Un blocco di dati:
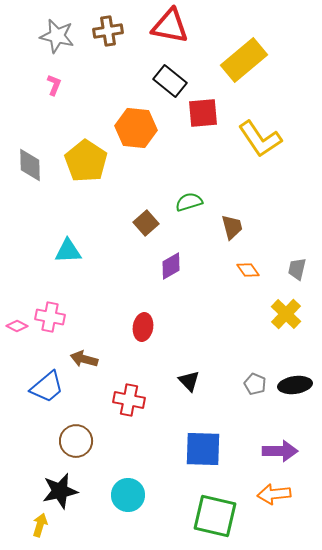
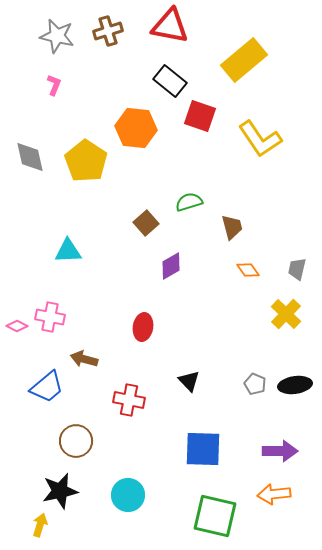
brown cross: rotated 8 degrees counterclockwise
red square: moved 3 px left, 3 px down; rotated 24 degrees clockwise
gray diamond: moved 8 px up; rotated 12 degrees counterclockwise
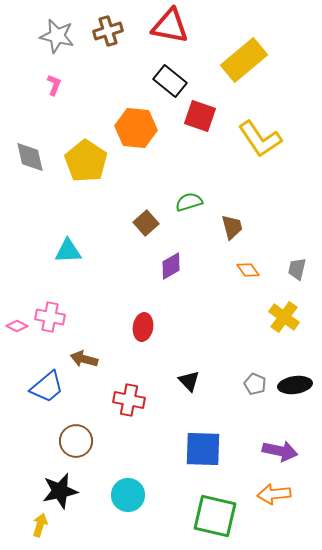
yellow cross: moved 2 px left, 3 px down; rotated 8 degrees counterclockwise
purple arrow: rotated 12 degrees clockwise
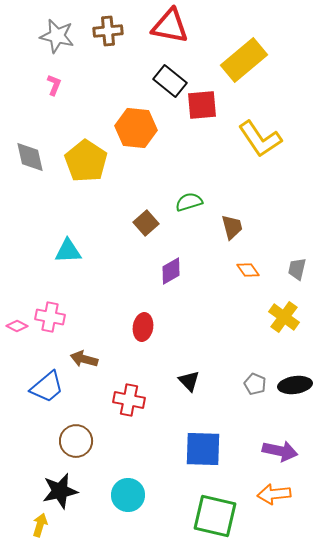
brown cross: rotated 12 degrees clockwise
red square: moved 2 px right, 11 px up; rotated 24 degrees counterclockwise
purple diamond: moved 5 px down
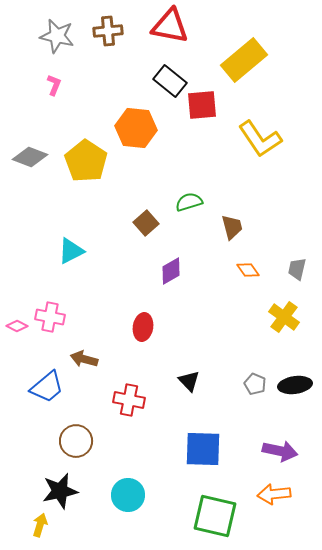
gray diamond: rotated 56 degrees counterclockwise
cyan triangle: moved 3 px right; rotated 24 degrees counterclockwise
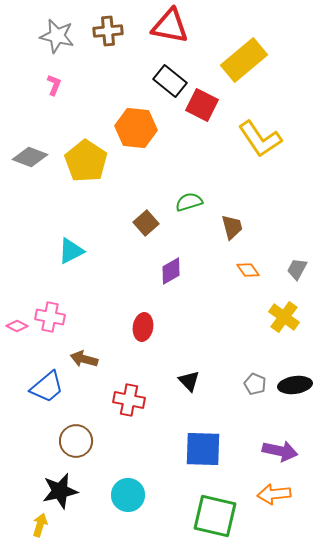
red square: rotated 32 degrees clockwise
gray trapezoid: rotated 15 degrees clockwise
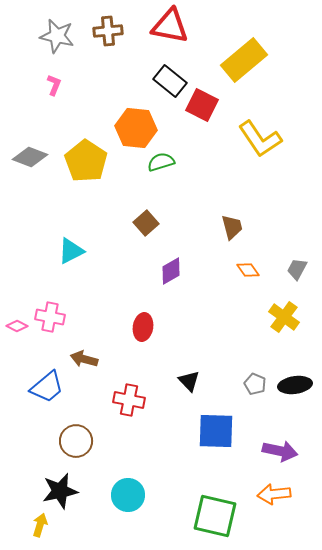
green semicircle: moved 28 px left, 40 px up
blue square: moved 13 px right, 18 px up
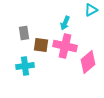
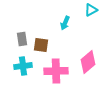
gray rectangle: moved 2 px left, 6 px down
pink cross: moved 9 px left, 25 px down; rotated 15 degrees counterclockwise
cyan cross: moved 2 px left
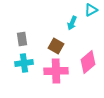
cyan arrow: moved 7 px right
brown square: moved 15 px right, 1 px down; rotated 21 degrees clockwise
cyan cross: moved 1 px right, 3 px up
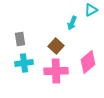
gray rectangle: moved 2 px left
brown square: rotated 14 degrees clockwise
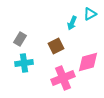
cyan triangle: moved 1 px left, 4 px down
gray rectangle: rotated 40 degrees clockwise
brown square: rotated 21 degrees clockwise
pink diamond: rotated 25 degrees clockwise
pink cross: moved 7 px right, 7 px down; rotated 20 degrees counterclockwise
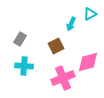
cyan arrow: moved 1 px left, 1 px down
cyan cross: moved 3 px down; rotated 12 degrees clockwise
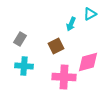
pink cross: moved 1 px right, 1 px up; rotated 25 degrees clockwise
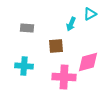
gray rectangle: moved 7 px right, 11 px up; rotated 64 degrees clockwise
brown square: rotated 21 degrees clockwise
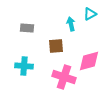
cyan arrow: rotated 144 degrees clockwise
pink diamond: moved 1 px right, 1 px up
pink cross: rotated 15 degrees clockwise
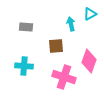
gray rectangle: moved 1 px left, 1 px up
pink diamond: rotated 55 degrees counterclockwise
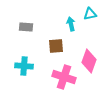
cyan triangle: rotated 16 degrees clockwise
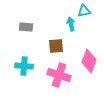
cyan triangle: moved 6 px left, 3 px up
pink cross: moved 5 px left, 2 px up
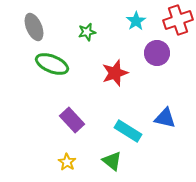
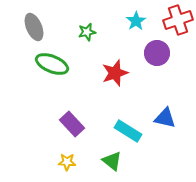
purple rectangle: moved 4 px down
yellow star: rotated 30 degrees counterclockwise
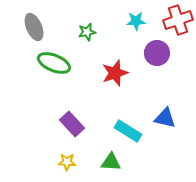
cyan star: rotated 30 degrees clockwise
green ellipse: moved 2 px right, 1 px up
green triangle: moved 1 px left, 1 px down; rotated 35 degrees counterclockwise
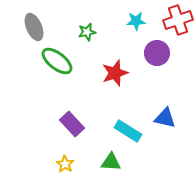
green ellipse: moved 3 px right, 2 px up; rotated 16 degrees clockwise
yellow star: moved 2 px left, 2 px down; rotated 30 degrees clockwise
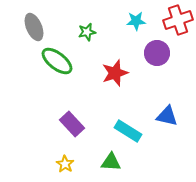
blue triangle: moved 2 px right, 2 px up
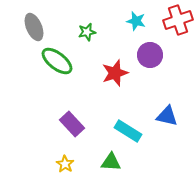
cyan star: rotated 18 degrees clockwise
purple circle: moved 7 px left, 2 px down
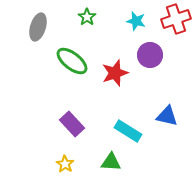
red cross: moved 2 px left, 1 px up
gray ellipse: moved 4 px right; rotated 40 degrees clockwise
green star: moved 15 px up; rotated 24 degrees counterclockwise
green ellipse: moved 15 px right
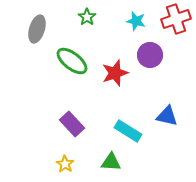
gray ellipse: moved 1 px left, 2 px down
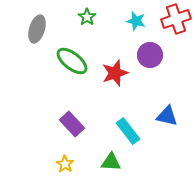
cyan rectangle: rotated 20 degrees clockwise
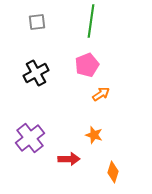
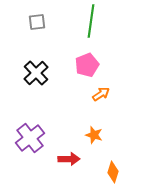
black cross: rotated 15 degrees counterclockwise
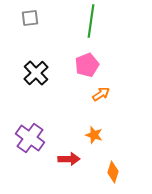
gray square: moved 7 px left, 4 px up
purple cross: rotated 16 degrees counterclockwise
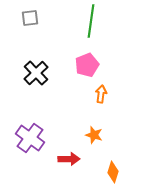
orange arrow: rotated 48 degrees counterclockwise
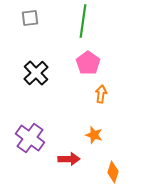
green line: moved 8 px left
pink pentagon: moved 1 px right, 2 px up; rotated 15 degrees counterclockwise
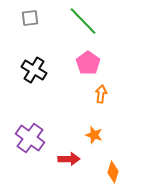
green line: rotated 52 degrees counterclockwise
black cross: moved 2 px left, 3 px up; rotated 15 degrees counterclockwise
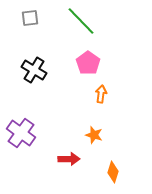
green line: moved 2 px left
purple cross: moved 9 px left, 5 px up
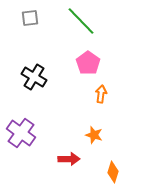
black cross: moved 7 px down
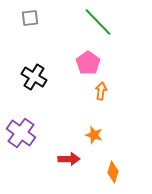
green line: moved 17 px right, 1 px down
orange arrow: moved 3 px up
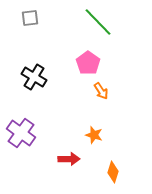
orange arrow: rotated 138 degrees clockwise
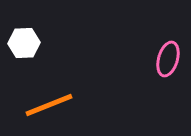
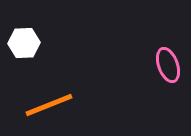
pink ellipse: moved 6 px down; rotated 36 degrees counterclockwise
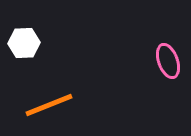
pink ellipse: moved 4 px up
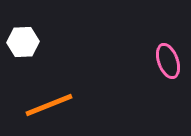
white hexagon: moved 1 px left, 1 px up
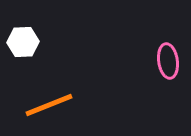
pink ellipse: rotated 12 degrees clockwise
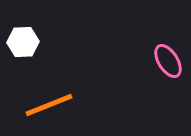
pink ellipse: rotated 24 degrees counterclockwise
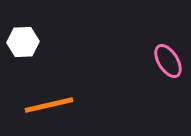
orange line: rotated 9 degrees clockwise
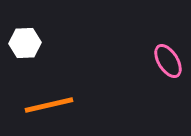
white hexagon: moved 2 px right, 1 px down
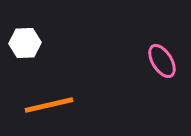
pink ellipse: moved 6 px left
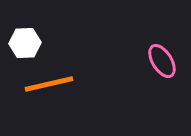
orange line: moved 21 px up
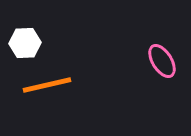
orange line: moved 2 px left, 1 px down
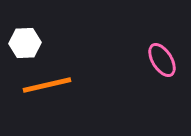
pink ellipse: moved 1 px up
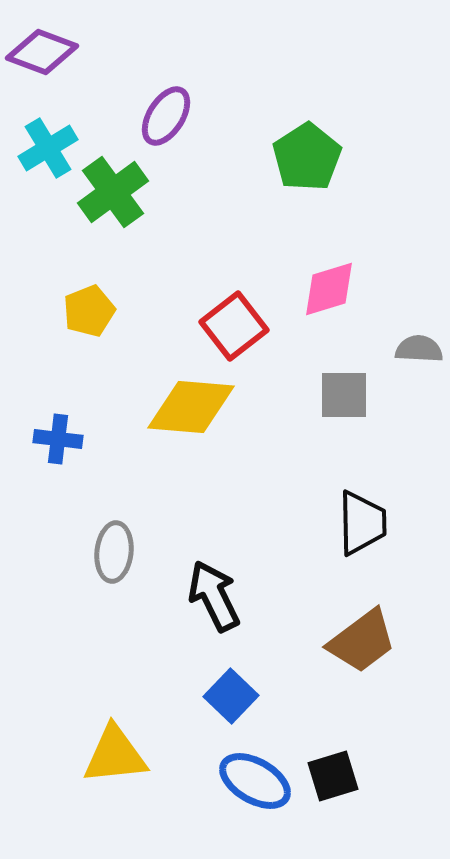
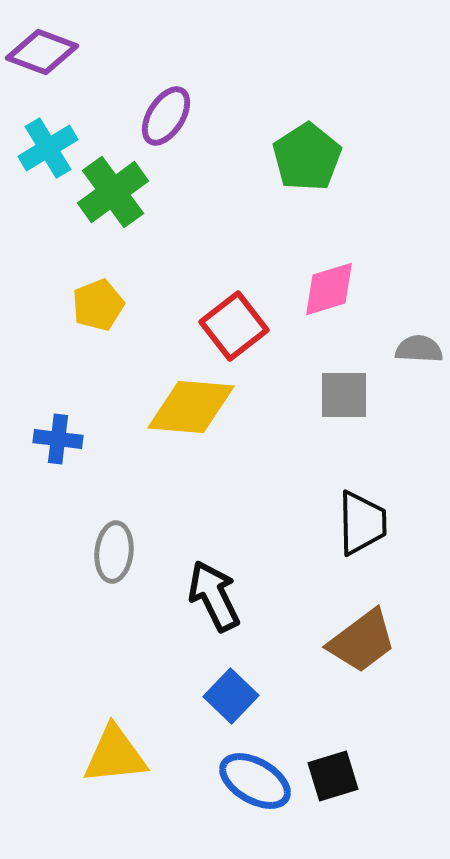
yellow pentagon: moved 9 px right, 6 px up
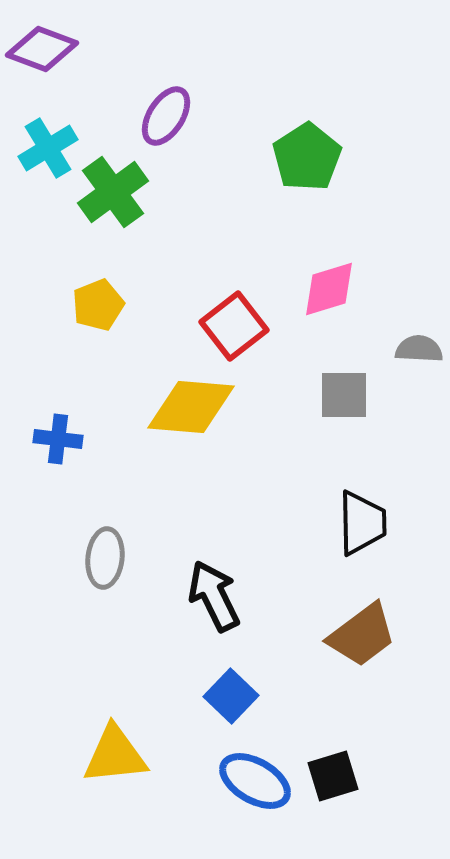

- Lavoro da svolgere: Puoi trascrivere tali e quali le righe di tutte le voci qui sopra, tralasciando le immagini?

- Risposta:
brown cross: rotated 8 degrees counterclockwise
red square: moved 3 px left, 3 px down; rotated 24 degrees clockwise
gray diamond: moved 8 px up; rotated 12 degrees counterclockwise
yellow cross: moved 2 px left, 3 px down; rotated 8 degrees counterclockwise
purple arrow: rotated 12 degrees clockwise
brown cross: rotated 12 degrees clockwise
red square: moved 2 px right, 11 px up; rotated 24 degrees counterclockwise
purple diamond: moved 5 px down
gray diamond: rotated 56 degrees counterclockwise
cyan triangle: moved 3 px right; rotated 24 degrees counterclockwise
red square: rotated 32 degrees clockwise
gray trapezoid: rotated 15 degrees clockwise
green semicircle: moved 28 px left, 40 px up
blue square: moved 13 px right, 18 px up
gray rectangle: moved 2 px left, 6 px down
pink cross: moved 9 px left, 25 px down; rotated 15 degrees counterclockwise
cyan cross: moved 2 px left
cyan arrow: moved 7 px right
brown square: moved 15 px right, 1 px down; rotated 21 degrees clockwise
cyan cross: moved 1 px right, 3 px up
gray rectangle: moved 2 px left
brown square: rotated 14 degrees clockwise
cyan triangle: moved 1 px left, 4 px down
gray rectangle: rotated 40 degrees clockwise
brown square: rotated 21 degrees clockwise
pink diamond: rotated 25 degrees clockwise
pink cross: moved 7 px right, 7 px down; rotated 20 degrees counterclockwise
cyan arrow: moved 1 px left, 1 px down
cyan cross: moved 3 px down; rotated 12 degrees clockwise
pink cross: moved 1 px right, 1 px up; rotated 25 degrees clockwise
gray rectangle: moved 7 px right, 11 px up; rotated 64 degrees clockwise
brown square: rotated 21 degrees clockwise
cyan arrow: rotated 144 degrees clockwise
pink diamond: moved 1 px right, 1 px up
pink cross: rotated 15 degrees clockwise
gray rectangle: moved 1 px left, 1 px up
pink diamond: rotated 55 degrees counterclockwise
cyan triangle: rotated 16 degrees clockwise
cyan triangle: moved 6 px left, 3 px up
pink cross: moved 5 px left, 2 px up
purple rectangle: moved 4 px down
yellow star: rotated 30 degrees counterclockwise
cyan star: rotated 30 degrees clockwise
green ellipse: moved 2 px right, 1 px up
green triangle: moved 1 px left, 1 px down; rotated 35 degrees counterclockwise
green ellipse: moved 3 px right, 2 px up; rotated 16 degrees clockwise
yellow star: moved 2 px left, 2 px down; rotated 30 degrees clockwise
blue triangle: moved 2 px right, 2 px up
cyan star: rotated 18 degrees clockwise
purple circle: moved 7 px left, 2 px down
red cross: moved 2 px left, 1 px up
gray ellipse: moved 4 px right; rotated 40 degrees clockwise
green star: moved 15 px up; rotated 24 degrees counterclockwise
green ellipse: moved 15 px right
gray ellipse: moved 1 px left, 2 px down
cyan rectangle: rotated 20 degrees clockwise
black cross: rotated 15 degrees counterclockwise
gray square: moved 7 px left, 4 px up
purple cross: rotated 16 degrees counterclockwise
orange arrow: rotated 48 degrees counterclockwise
green line: moved 8 px left
pink pentagon: moved 1 px right, 2 px up; rotated 15 degrees counterclockwise
green line: rotated 52 degrees counterclockwise
black cross: moved 2 px left, 3 px up; rotated 15 degrees counterclockwise
green line: moved 2 px left
purple cross: moved 9 px left, 5 px up
black cross: moved 7 px down
green line: moved 17 px right, 1 px down
orange arrow: moved 3 px up
orange arrow: rotated 138 degrees clockwise
pink ellipse: moved 6 px down; rotated 36 degrees counterclockwise
pink ellipse: moved 4 px up
white hexagon: moved 1 px left, 1 px up
pink ellipse: rotated 12 degrees clockwise
pink ellipse: rotated 24 degrees counterclockwise
orange line: rotated 9 degrees clockwise
white hexagon: moved 2 px right, 1 px down
pink ellipse: moved 6 px left
orange line: moved 21 px up
orange line: moved 2 px left, 1 px down
pink ellipse: moved 1 px up
yellow pentagon: moved 9 px right, 6 px up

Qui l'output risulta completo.